Data excerpts
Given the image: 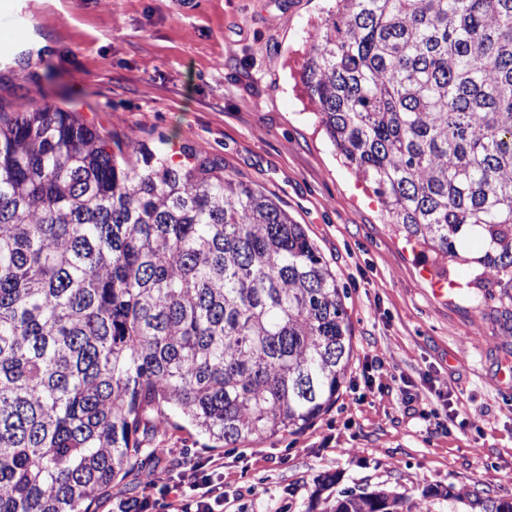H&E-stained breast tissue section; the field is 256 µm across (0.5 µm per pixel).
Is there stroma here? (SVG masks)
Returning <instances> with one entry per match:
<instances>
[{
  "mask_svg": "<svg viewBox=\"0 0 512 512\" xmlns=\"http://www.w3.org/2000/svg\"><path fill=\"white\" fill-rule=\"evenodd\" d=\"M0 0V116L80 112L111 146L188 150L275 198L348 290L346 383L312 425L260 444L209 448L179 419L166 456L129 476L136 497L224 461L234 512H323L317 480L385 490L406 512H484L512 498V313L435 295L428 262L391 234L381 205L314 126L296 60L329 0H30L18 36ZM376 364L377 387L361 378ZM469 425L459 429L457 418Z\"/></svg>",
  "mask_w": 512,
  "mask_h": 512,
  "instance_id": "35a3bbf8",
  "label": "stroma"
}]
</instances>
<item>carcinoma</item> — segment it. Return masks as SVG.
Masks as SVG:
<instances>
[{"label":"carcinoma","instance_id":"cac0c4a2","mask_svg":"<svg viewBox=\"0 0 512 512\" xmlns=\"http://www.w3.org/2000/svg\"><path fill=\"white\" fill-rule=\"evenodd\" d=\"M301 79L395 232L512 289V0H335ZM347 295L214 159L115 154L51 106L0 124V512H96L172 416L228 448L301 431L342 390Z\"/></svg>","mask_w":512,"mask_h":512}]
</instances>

** Problem to solve **
Give back exactly the lines running from the line containing "Is there stroma here? (SVG masks)" through the end of the material above, both included, and nothing beyond them.

** Answer to the task **
Is there stroma here? (SVG masks)
Returning <instances> with one entry per match:
<instances>
[{
  "mask_svg": "<svg viewBox=\"0 0 512 512\" xmlns=\"http://www.w3.org/2000/svg\"><path fill=\"white\" fill-rule=\"evenodd\" d=\"M0 0V116L80 112L111 146L188 150L275 198L348 290L346 383L312 425L260 444L209 448L179 419L166 456L129 476L136 497L224 461L234 512H323L317 480L385 490L406 512H484L512 498V313L435 295L428 262L391 234L381 205L314 126L296 60L329 0H30L18 36ZM376 364L377 387L361 378ZM469 425L459 429L457 418Z\"/></svg>",
  "mask_w": 512,
  "mask_h": 512,
  "instance_id": "35a3bbf8",
  "label": "stroma"
}]
</instances>
<item>carcinoma</item> — segment it. Return masks as SVG.
Masks as SVG:
<instances>
[{"label":"carcinoma","instance_id":"cac0c4a2","mask_svg":"<svg viewBox=\"0 0 512 512\" xmlns=\"http://www.w3.org/2000/svg\"><path fill=\"white\" fill-rule=\"evenodd\" d=\"M301 79L395 232L512 289V0H335ZM347 295L214 159L115 154L51 106L0 124V512H96L172 416L228 448L301 431L342 390Z\"/></svg>","mask_w":512,"mask_h":512}]
</instances>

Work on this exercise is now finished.